Instructions to follow: For each line below that includes the word "flower", make a copy.

Dataset extract:

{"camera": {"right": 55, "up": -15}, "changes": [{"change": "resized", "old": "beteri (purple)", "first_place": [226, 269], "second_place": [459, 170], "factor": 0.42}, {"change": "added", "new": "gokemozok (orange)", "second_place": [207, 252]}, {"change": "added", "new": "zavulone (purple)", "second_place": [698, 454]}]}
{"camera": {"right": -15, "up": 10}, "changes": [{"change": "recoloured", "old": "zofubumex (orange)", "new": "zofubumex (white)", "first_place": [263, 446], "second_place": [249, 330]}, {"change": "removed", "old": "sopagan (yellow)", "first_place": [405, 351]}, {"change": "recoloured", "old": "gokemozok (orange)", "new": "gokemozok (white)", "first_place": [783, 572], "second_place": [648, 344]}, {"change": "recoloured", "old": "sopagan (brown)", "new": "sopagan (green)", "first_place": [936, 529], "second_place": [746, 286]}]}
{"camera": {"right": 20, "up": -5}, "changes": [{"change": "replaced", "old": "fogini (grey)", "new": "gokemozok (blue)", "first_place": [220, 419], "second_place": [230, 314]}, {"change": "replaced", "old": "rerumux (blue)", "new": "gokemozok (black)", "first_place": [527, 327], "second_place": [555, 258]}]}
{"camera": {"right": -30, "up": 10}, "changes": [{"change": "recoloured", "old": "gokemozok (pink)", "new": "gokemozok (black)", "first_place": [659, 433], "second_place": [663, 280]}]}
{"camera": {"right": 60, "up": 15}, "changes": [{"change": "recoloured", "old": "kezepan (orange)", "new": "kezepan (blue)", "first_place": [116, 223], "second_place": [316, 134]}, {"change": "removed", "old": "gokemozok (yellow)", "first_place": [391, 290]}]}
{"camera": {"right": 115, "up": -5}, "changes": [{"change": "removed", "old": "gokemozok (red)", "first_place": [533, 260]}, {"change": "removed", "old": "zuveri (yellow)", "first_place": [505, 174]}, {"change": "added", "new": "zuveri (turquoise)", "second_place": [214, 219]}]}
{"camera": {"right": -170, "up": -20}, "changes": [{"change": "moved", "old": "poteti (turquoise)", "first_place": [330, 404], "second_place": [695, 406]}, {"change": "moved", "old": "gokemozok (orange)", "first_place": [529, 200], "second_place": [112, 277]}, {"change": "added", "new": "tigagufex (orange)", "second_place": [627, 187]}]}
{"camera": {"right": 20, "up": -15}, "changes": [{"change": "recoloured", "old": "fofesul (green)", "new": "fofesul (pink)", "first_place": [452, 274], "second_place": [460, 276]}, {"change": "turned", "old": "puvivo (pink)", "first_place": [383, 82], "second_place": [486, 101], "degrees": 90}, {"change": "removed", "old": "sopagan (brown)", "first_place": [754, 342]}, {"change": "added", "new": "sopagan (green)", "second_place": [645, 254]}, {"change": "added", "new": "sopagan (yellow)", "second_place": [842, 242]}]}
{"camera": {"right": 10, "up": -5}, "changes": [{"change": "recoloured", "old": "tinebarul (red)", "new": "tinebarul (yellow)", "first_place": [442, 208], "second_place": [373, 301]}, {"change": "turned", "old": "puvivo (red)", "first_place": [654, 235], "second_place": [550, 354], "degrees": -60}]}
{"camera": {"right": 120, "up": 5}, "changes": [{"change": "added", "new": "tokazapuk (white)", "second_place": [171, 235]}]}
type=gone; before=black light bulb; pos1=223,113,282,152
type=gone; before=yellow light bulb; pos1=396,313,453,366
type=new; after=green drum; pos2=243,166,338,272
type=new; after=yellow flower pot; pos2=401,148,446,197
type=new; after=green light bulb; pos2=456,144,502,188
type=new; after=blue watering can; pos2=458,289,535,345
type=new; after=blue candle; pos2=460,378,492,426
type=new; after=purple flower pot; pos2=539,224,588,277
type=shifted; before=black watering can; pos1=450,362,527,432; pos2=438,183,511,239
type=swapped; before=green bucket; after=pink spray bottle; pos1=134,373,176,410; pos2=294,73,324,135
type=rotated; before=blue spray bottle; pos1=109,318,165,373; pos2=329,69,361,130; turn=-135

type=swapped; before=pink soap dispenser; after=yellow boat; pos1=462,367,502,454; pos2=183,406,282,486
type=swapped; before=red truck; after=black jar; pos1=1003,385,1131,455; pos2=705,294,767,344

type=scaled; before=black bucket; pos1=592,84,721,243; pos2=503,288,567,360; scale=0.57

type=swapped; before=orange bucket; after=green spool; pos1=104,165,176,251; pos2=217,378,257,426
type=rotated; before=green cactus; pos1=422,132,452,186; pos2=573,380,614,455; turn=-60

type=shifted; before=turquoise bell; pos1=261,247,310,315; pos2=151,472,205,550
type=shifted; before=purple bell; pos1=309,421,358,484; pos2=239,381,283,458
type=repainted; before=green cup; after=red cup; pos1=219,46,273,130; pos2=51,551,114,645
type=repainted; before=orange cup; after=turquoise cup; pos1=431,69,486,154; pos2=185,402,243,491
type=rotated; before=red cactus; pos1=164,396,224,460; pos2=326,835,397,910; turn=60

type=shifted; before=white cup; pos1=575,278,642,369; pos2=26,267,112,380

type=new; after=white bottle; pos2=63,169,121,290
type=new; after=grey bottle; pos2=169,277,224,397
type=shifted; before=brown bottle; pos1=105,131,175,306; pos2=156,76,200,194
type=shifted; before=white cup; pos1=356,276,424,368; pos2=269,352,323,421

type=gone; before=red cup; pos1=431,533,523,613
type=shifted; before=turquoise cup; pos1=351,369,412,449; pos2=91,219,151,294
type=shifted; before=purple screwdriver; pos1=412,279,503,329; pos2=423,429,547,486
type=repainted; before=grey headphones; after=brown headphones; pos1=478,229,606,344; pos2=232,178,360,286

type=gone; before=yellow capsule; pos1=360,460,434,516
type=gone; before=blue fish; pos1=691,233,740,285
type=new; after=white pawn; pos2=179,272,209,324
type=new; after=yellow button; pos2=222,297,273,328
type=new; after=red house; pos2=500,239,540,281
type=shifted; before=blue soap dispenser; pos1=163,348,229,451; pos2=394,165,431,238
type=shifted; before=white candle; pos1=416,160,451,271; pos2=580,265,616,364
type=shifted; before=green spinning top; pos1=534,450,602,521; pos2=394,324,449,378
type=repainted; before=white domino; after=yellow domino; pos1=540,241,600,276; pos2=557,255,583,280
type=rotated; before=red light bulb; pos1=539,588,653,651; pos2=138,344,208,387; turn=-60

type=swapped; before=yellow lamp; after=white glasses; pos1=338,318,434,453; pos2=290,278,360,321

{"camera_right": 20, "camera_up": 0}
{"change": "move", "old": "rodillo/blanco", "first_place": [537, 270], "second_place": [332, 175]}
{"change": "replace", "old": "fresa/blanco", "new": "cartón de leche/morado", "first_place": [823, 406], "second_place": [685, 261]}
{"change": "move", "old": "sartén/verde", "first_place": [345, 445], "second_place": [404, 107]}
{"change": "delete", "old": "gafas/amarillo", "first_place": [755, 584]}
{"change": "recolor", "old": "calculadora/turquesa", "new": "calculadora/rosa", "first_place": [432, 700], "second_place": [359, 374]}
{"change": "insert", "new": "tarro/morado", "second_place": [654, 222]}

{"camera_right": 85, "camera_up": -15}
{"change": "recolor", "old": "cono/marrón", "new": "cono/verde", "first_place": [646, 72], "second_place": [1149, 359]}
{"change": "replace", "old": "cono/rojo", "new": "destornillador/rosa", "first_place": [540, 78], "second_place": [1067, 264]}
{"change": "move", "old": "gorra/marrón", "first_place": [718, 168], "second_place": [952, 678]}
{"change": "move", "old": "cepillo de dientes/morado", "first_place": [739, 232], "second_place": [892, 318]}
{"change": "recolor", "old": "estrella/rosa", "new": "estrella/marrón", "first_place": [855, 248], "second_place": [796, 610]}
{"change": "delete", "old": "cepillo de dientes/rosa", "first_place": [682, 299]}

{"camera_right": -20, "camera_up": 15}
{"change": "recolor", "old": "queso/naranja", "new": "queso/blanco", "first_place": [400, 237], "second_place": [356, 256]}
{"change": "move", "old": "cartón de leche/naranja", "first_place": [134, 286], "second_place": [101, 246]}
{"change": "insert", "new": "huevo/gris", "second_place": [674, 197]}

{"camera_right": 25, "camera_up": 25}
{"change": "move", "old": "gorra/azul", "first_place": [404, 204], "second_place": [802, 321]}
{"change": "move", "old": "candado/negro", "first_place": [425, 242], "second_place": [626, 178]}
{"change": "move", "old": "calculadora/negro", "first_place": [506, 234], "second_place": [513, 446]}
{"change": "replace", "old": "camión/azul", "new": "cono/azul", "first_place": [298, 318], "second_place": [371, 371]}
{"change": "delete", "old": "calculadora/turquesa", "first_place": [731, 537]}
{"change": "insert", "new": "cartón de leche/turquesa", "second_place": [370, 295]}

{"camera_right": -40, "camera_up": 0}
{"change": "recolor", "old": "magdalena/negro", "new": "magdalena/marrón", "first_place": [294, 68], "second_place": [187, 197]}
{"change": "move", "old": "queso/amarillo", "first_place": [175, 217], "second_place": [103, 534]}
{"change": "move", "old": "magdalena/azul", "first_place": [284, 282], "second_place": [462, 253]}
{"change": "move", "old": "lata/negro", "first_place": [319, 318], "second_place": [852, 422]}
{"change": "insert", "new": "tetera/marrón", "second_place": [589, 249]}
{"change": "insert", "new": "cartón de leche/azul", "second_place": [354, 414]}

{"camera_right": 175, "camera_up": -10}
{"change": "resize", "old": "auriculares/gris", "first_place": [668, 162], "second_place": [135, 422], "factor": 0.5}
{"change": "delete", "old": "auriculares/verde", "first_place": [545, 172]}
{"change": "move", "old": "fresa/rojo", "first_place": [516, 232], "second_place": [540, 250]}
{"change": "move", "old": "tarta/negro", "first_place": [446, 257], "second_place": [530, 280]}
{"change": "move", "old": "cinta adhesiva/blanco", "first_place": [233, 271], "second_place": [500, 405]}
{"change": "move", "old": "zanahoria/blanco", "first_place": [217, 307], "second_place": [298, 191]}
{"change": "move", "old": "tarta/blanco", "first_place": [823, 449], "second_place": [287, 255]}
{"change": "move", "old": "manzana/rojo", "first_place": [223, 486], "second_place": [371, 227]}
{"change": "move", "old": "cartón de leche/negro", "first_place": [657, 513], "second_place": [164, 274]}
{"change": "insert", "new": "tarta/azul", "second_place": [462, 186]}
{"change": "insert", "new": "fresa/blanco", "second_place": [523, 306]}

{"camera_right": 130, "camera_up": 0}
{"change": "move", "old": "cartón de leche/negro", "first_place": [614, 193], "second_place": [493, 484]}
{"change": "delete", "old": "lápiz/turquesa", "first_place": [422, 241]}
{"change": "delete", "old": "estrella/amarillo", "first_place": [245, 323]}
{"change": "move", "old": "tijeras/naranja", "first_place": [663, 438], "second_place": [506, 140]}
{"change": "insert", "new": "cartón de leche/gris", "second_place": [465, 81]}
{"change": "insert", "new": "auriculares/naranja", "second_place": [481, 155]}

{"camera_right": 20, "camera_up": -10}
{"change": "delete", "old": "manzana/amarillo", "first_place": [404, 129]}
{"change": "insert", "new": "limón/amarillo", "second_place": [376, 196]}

Output of the exercise:
type=new; after=yellow flower pot; pos2=401,148,446,197
type=new; after=purple flower pot; pos2=539,224,588,277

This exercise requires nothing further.